# [EXERCISE DESCRIPTION]
Quote the material word for word, starting at its first line and ending at the line that contains "2015 [30, 77]", with both of those lines included.

* start DATASET EXCERPTS *

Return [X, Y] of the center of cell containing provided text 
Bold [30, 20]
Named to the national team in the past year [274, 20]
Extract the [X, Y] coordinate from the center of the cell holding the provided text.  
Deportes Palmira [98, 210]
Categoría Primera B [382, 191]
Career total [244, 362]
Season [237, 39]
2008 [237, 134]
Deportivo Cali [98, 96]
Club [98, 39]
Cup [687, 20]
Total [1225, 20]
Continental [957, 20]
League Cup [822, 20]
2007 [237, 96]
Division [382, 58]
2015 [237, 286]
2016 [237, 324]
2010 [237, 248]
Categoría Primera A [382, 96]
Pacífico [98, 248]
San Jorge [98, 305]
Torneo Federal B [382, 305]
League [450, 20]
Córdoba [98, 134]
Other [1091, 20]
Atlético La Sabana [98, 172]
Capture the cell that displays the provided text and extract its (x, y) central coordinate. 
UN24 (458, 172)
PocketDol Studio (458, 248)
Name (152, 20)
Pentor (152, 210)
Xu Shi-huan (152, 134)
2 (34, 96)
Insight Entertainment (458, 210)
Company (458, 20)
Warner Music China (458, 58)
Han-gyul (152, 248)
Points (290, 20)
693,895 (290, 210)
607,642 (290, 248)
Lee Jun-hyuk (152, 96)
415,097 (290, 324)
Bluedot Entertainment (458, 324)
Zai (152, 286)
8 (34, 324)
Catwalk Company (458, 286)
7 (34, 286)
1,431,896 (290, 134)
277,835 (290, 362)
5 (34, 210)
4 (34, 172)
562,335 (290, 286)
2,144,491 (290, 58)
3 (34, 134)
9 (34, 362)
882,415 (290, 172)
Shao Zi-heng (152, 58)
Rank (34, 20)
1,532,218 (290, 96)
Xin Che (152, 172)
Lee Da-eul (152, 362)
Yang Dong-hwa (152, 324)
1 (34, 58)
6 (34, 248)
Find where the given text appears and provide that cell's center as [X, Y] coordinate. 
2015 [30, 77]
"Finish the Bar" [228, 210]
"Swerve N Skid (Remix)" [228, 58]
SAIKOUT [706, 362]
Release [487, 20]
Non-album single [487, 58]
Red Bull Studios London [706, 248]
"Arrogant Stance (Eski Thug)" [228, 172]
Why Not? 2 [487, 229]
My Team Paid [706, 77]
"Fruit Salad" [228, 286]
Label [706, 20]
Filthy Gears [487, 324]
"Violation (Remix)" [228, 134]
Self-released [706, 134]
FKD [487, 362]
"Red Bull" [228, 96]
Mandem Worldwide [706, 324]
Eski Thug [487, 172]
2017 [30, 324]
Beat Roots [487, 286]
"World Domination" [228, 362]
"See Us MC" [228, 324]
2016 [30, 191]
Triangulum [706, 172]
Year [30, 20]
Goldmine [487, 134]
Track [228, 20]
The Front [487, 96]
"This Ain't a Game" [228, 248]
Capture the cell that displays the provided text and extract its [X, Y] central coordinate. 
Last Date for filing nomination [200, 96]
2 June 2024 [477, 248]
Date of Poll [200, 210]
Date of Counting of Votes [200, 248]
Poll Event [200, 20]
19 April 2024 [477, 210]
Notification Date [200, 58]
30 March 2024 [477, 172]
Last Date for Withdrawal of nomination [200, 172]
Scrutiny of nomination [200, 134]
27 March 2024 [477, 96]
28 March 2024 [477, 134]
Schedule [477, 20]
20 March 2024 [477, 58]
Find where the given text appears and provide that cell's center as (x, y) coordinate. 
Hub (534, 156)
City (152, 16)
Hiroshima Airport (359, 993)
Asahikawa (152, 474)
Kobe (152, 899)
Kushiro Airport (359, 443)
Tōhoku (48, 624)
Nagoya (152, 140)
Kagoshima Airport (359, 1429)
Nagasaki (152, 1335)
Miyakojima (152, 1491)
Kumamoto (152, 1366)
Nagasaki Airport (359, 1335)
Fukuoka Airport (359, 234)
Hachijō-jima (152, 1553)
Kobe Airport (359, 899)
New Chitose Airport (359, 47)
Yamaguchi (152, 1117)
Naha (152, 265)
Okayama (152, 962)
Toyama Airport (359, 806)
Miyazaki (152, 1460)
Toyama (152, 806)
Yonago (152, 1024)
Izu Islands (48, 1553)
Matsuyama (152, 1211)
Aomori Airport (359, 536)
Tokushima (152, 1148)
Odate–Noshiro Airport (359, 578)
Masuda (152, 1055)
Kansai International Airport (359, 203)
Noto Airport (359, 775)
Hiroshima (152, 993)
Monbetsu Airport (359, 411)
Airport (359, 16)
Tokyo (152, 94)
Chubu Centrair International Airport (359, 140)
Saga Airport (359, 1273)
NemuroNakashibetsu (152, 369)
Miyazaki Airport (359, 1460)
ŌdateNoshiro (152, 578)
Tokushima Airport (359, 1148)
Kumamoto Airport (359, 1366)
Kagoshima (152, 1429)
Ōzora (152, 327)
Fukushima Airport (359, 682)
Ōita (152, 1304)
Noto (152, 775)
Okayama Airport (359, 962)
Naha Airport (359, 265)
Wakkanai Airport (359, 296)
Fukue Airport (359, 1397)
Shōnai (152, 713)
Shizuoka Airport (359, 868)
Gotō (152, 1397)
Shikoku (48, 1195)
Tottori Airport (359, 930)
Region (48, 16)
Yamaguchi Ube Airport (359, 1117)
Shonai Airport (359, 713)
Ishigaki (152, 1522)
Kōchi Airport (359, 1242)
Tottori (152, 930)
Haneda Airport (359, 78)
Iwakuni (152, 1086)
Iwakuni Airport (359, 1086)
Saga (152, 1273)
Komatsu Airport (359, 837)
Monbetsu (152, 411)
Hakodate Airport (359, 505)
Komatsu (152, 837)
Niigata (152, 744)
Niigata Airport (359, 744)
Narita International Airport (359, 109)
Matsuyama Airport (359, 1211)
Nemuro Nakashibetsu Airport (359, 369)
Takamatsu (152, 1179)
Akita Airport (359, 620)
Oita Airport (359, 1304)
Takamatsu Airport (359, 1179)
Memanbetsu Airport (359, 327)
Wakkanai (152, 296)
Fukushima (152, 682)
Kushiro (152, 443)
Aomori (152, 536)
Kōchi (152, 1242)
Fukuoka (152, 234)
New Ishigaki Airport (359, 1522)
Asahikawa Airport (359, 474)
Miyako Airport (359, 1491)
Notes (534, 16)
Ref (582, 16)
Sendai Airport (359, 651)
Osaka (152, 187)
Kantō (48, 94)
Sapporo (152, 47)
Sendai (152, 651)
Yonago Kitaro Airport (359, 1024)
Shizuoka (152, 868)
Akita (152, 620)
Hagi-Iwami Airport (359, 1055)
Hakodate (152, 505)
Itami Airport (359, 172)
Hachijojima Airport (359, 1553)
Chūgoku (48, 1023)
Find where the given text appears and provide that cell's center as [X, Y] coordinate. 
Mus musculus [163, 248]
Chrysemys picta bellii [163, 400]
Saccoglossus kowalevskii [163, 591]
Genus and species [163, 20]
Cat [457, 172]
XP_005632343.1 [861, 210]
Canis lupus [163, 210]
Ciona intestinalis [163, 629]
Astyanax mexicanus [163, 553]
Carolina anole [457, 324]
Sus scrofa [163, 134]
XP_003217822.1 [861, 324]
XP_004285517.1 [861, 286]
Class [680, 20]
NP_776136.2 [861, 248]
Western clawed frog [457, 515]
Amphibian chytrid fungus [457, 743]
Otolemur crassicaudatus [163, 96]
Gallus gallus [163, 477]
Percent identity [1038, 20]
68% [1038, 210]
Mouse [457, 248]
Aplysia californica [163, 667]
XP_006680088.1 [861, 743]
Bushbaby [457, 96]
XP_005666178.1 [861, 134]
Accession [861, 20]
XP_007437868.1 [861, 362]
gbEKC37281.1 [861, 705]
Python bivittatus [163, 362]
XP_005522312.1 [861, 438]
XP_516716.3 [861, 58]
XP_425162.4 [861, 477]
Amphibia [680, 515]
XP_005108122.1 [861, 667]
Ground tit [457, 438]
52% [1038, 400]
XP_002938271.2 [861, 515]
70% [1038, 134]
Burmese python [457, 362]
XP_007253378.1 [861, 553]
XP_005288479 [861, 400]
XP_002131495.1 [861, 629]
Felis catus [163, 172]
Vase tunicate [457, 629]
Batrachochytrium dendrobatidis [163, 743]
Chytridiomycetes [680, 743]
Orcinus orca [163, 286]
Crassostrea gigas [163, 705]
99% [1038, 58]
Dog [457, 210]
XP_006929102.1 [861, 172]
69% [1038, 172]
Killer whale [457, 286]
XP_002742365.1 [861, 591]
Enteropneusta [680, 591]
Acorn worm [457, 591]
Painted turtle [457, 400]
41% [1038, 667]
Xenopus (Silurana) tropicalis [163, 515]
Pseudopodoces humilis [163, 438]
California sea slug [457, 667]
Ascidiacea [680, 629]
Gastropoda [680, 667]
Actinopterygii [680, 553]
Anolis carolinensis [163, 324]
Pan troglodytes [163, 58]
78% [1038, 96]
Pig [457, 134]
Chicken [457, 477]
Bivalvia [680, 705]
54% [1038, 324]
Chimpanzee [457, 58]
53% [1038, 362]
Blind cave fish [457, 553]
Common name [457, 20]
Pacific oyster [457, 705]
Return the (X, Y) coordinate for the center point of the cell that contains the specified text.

* end DATASET EXCERPTS *

# [ANSWER TO THE EXERCISE]
Return [X, Y] of the center of cell containing provided text 
Bold [30, 20]
Named to the national team in the past year [274, 20]
Extract the [X, Y] coordinate from the center of the cell holding the provided text.  
Deportes Palmira [98, 210]
Categoría Primera B [382, 191]
Career total [244, 362]
Season [237, 39]
2008 [237, 134]
Deportivo Cali [98, 96]
Club [98, 39]
Cup [687, 20]
Total [1225, 20]
Continental [957, 20]
League Cup [822, 20]
2007 [237, 96]
Division [382, 58]
2015 [237, 286]
2016 [237, 324]
2010 [237, 248]
Categoría Primera A [382, 96]
Pacífico [98, 248]
San Jorge [98, 305]
Torneo Federal B [382, 305]
League [450, 20]
Córdoba [98, 134]
Other [1091, 20]
Atlético La Sabana [98, 172]
Capture the cell that displays the provided text and extract its (x, y) central coordinate. 
UN24 (458, 172)
PocketDol Studio (458, 248)
Name (152, 20)
Pentor (152, 210)
Xu Shi-huan (152, 134)
2 (34, 96)
Insight Entertainment (458, 210)
Company (458, 20)
Warner Music China (458, 58)
Han-gyul (152, 248)
Points (290, 20)
693,895 (290, 210)
607,642 (290, 248)
Lee Jun-hyuk (152, 96)
415,097 (290, 324)
Bluedot Entertainment (458, 324)
Zai (152, 286)
8 (34, 324)
Catwalk Company (458, 286)
7 (34, 286)
1,431,896 (290, 134)
277,835 (290, 362)
5 (34, 210)
4 (34, 172)
562,335 (290, 286)
2,144,491 (290, 58)
3 (34, 134)
9 (34, 362)
882,415 (290, 172)
Shao Zi-heng (152, 58)
Rank (34, 20)
1,532,218 (290, 96)
Xin Che (152, 172)
Lee Da-eul (152, 362)
Yang Dong-hwa (152, 324)
1 (34, 58)
6 (34, 248)
Find where the given text appears and provide that cell's center as [X, Y] coordinate. 
2015 [30, 77]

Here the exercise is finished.